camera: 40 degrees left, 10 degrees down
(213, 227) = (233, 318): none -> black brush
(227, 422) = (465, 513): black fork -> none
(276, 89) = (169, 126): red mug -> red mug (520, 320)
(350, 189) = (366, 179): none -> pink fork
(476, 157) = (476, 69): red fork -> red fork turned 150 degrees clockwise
--
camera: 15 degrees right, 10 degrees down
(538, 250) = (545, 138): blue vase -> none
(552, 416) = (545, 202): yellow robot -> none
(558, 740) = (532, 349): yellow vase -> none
--
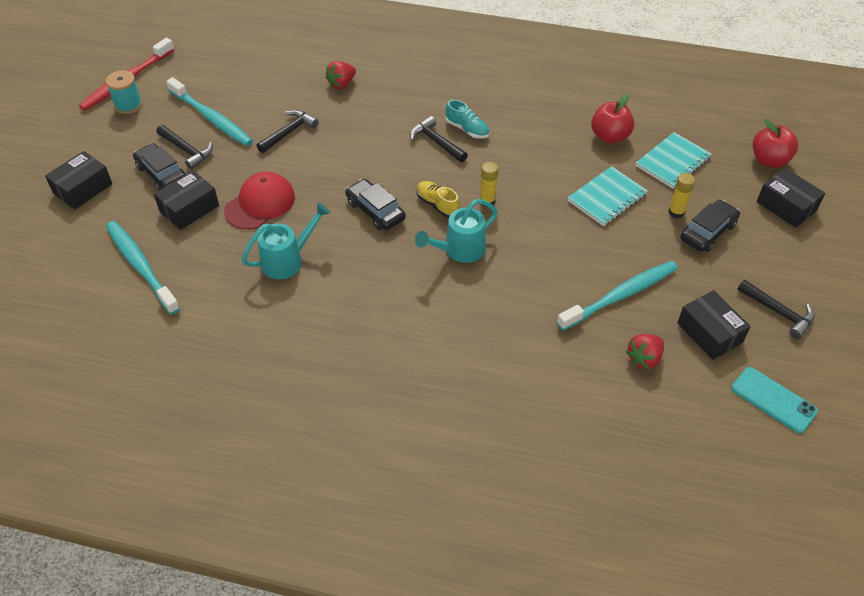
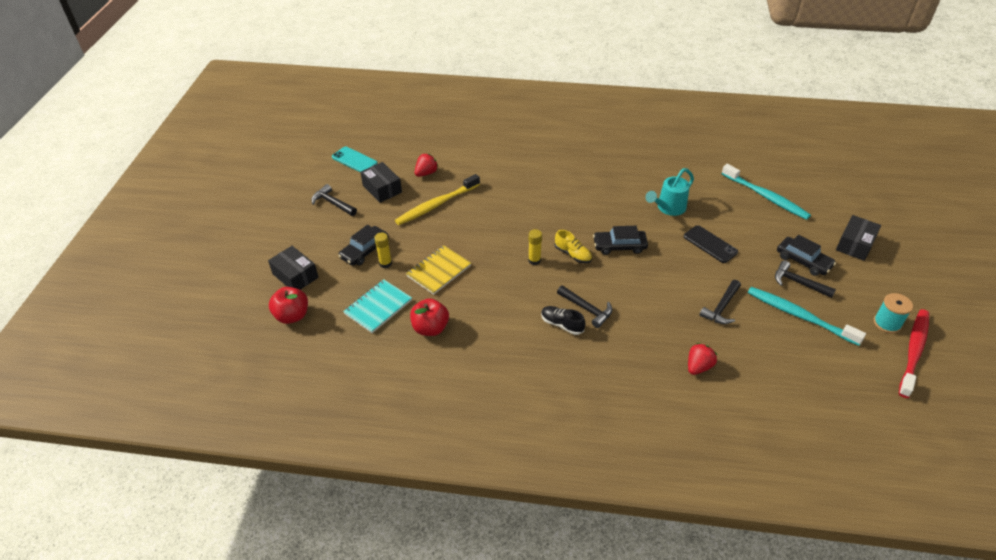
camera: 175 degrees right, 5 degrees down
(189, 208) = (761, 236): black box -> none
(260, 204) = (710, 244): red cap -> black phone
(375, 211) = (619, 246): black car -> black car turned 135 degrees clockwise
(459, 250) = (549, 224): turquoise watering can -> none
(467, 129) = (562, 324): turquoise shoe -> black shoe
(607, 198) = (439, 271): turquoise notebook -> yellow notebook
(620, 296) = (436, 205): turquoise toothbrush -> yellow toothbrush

### WHAT THE TASK ASKS
Within the material above, copy exactly the lines from the line that holds "(260, 204) = (710, 244): red" up to and including the line that holds "(467, 129) = (562, 324): turquoise".

### WRITTEN SOLUTION
(260, 204) = (710, 244): red cap -> black phone
(375, 211) = (619, 246): black car -> black car turned 135 degrees clockwise
(459, 250) = (549, 224): turquoise watering can -> none
(467, 129) = (562, 324): turquoise shoe -> black shoe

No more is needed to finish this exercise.